* _JOB ITEM_
Where a line in the listing contains the string "degrees", copy that line out.

-- Opening Marker --

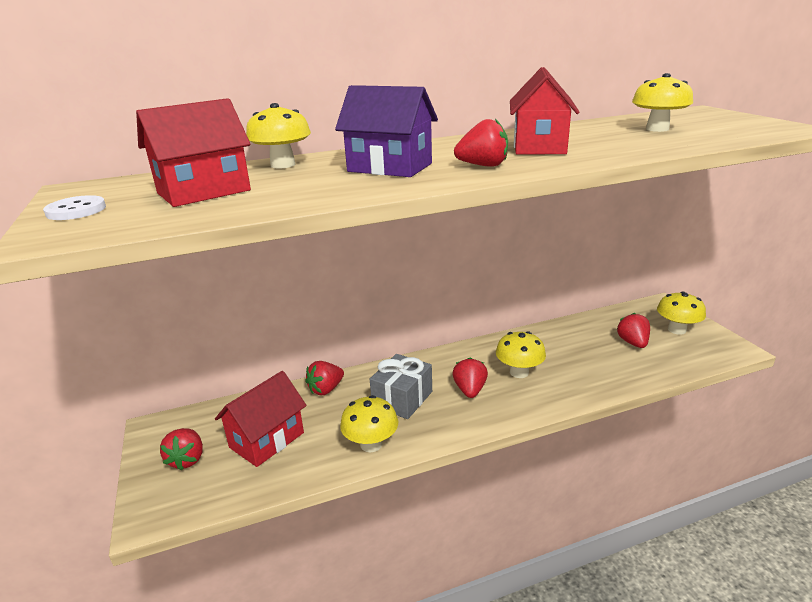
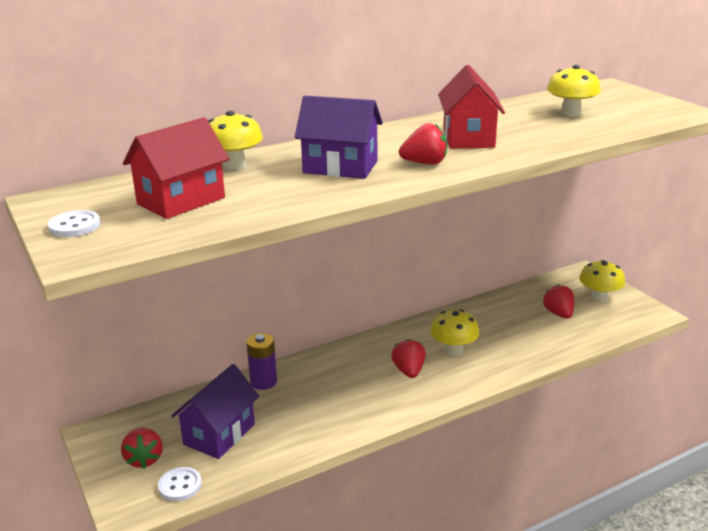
camera: 10 degrees left, 0 degrees up
(209, 493) = (180, 485): none -> white button
(267, 440) = (219, 434): red house -> purple house
(326, 389) = (263, 382): red strawberry -> purple battery
(371, 444) = (324, 429): yellow mushroom -> none
(402, 399) = (344, 384): grey gift -> none

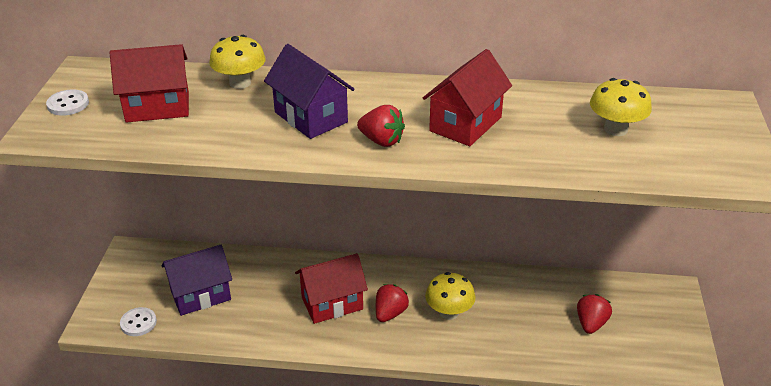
camera: 35 degrees right, 10 degrees up
(144, 459) = (138, 289): red strawberry -> none
(263, 382) = (273, 265): purple battery -> none
(352, 386) = (332, 303): none -> red house
(599, 298) = (654, 326): yellow mushroom -> none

-- Closing Marker --

* _RESPONSE_
camera: 10 degrees left, 0 degrees up
camera: 35 degrees right, 10 degrees up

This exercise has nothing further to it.